/---

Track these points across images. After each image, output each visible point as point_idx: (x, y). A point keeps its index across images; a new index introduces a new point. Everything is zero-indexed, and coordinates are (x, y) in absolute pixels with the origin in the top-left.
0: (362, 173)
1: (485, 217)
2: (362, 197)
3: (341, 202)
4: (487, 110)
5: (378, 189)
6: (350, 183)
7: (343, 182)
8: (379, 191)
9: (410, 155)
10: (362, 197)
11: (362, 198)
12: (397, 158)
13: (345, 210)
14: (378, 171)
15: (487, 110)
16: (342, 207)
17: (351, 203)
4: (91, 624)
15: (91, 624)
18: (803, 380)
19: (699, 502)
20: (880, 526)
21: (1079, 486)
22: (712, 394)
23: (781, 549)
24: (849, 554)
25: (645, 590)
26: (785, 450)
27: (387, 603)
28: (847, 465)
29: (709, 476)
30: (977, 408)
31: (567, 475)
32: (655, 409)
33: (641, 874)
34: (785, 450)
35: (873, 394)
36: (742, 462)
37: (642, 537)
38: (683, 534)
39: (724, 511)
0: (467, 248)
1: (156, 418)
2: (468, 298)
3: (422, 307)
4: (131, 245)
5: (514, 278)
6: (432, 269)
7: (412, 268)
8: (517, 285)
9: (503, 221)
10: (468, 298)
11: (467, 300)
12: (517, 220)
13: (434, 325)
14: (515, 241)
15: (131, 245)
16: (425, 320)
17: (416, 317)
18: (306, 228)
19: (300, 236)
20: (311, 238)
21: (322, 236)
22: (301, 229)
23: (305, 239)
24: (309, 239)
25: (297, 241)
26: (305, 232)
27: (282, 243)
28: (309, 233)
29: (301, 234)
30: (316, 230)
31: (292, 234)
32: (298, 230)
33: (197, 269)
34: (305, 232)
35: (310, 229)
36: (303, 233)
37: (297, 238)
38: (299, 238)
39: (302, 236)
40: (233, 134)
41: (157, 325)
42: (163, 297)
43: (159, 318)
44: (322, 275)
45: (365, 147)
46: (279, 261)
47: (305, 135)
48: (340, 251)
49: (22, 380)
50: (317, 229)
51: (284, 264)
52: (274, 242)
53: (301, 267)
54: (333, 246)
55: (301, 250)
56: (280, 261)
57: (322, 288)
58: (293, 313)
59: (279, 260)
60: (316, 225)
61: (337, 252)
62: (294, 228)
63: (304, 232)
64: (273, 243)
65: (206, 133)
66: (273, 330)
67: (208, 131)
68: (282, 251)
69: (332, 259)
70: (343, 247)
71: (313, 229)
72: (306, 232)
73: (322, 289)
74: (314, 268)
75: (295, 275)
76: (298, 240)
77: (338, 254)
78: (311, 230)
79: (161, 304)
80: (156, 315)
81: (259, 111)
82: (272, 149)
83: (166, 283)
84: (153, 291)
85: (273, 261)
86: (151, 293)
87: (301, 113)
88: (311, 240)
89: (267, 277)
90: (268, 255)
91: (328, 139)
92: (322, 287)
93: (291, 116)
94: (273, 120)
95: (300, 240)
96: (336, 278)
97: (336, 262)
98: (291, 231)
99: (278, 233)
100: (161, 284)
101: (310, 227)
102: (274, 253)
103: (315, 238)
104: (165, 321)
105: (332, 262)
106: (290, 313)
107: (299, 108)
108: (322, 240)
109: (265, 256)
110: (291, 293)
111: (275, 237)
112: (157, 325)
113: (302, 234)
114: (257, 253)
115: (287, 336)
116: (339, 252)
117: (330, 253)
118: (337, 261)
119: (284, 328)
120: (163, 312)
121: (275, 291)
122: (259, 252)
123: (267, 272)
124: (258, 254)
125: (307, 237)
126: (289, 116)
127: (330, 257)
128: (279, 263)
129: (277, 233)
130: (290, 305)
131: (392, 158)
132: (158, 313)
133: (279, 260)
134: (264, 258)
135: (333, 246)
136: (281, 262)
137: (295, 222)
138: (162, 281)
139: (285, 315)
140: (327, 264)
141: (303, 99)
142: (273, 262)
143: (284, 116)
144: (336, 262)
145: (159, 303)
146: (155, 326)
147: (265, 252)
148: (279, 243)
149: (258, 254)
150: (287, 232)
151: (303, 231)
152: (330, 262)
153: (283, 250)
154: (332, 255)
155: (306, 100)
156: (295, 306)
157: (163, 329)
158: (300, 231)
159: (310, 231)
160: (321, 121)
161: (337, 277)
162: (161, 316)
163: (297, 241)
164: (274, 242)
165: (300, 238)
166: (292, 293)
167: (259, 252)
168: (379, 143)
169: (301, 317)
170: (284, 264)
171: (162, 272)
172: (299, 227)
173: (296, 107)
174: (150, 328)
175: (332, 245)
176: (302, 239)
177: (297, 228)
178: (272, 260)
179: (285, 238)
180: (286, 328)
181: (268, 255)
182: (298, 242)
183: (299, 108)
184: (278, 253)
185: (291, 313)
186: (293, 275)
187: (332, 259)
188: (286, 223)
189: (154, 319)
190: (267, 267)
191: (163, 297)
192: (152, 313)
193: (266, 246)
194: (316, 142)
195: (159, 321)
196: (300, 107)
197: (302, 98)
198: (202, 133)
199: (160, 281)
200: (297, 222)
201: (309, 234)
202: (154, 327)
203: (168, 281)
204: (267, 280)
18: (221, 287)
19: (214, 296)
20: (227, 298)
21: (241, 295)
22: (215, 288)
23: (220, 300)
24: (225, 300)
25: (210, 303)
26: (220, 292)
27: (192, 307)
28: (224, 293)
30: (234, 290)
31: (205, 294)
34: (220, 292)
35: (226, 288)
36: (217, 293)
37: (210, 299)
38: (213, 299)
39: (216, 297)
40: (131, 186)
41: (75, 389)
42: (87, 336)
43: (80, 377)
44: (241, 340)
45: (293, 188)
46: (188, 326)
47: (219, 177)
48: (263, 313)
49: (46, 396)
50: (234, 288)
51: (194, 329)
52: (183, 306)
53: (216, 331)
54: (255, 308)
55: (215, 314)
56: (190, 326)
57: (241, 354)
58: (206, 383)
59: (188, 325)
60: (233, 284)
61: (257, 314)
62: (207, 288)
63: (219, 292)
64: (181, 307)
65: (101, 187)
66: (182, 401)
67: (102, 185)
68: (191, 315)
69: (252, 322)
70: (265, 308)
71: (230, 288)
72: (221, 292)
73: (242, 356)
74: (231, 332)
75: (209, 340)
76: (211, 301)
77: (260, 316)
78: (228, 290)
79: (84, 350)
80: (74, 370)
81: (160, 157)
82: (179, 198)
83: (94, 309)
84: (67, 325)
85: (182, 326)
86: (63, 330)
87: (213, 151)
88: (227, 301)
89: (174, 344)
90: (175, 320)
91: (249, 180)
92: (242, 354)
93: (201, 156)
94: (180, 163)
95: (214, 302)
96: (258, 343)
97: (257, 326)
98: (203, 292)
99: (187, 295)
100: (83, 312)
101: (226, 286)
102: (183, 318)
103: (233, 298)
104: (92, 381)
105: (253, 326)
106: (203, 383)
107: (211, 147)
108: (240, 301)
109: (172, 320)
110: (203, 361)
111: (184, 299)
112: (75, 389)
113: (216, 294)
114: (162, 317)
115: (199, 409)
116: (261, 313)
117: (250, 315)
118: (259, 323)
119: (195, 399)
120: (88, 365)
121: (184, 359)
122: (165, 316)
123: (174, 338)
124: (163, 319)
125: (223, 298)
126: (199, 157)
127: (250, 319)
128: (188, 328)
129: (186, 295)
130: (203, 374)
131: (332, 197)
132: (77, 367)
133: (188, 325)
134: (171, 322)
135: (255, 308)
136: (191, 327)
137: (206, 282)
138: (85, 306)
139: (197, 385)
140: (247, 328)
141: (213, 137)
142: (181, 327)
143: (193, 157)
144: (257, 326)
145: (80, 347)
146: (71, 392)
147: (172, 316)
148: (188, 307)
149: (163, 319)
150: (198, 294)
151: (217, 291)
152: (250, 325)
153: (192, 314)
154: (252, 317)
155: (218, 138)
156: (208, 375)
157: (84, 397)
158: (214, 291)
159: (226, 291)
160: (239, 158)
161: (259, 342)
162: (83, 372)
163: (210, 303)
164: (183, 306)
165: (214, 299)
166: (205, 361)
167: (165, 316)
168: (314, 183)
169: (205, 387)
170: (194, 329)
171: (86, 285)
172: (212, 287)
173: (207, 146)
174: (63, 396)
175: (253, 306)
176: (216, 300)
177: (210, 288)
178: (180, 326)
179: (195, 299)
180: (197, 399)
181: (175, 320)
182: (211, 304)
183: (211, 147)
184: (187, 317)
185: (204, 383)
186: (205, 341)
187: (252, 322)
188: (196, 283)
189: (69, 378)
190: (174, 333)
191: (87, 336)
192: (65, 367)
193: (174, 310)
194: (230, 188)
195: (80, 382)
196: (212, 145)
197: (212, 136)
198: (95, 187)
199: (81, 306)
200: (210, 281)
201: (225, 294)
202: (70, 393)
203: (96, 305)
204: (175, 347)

\---

--- Stated problem ---
Repeat the items above word for word, from their first line down to and including the line that contains "39: (302, 236)".

--- Exercise response ---
Track these points across images. After each image, output each visible point as point_idx: (x, y). A point keeps its index across images; a new index introduces a new point. Everything is zero-indexed, and coordinates are (x, y) in absolute pixels with the origin in the top-left.
0: (362, 173)
1: (485, 217)
2: (362, 197)
3: (341, 202)
4: (487, 110)
5: (378, 189)
6: (350, 183)
7: (343, 182)
8: (379, 191)
9: (410, 155)
10: (362, 197)
11: (362, 198)
12: (397, 158)
13: (345, 210)
14: (378, 171)
15: (487, 110)
16: (342, 207)
17: (351, 203)
4: (91, 624)
15: (91, 624)
18: (803, 380)
19: (699, 502)
20: (880, 526)
21: (1079, 486)
22: (712, 394)
23: (781, 549)
24: (849, 554)
25: (645, 590)
26: (785, 450)
27: (387, 603)
28: (847, 465)
29: (709, 476)
30: (977, 408)
31: (567, 475)
32: (655, 409)
33: (641, 874)
34: (785, 450)
35: (873, 394)
36: (742, 462)
37: (642, 537)
38: (683, 534)
39: (724, 511)
0: (467, 248)
1: (156, 418)
2: (468, 298)
3: (422, 307)
4: (131, 245)
5: (514, 278)
6: (432, 269)
7: (412, 268)
8: (517, 285)
9: (503, 221)
10: (468, 298)
11: (467, 300)
12: (517, 220)
13: (434, 325)
14: (515, 241)
15: (131, 245)
16: (425, 320)
17: (416, 317)
18: (306, 228)
19: (300, 236)
20: (311, 238)
21: (322, 236)
22: (301, 229)
23: (305, 239)
24: (309, 239)
25: (297, 241)
26: (305, 232)
27: (282, 243)
28: (309, 233)
29: (301, 234)
30: (316, 230)
31: (292, 234)
32: (298, 230)
33: (197, 269)
34: (305, 232)
35: (310, 229)
36: (303, 233)
37: (297, 238)
38: (299, 238)
39: (302, 236)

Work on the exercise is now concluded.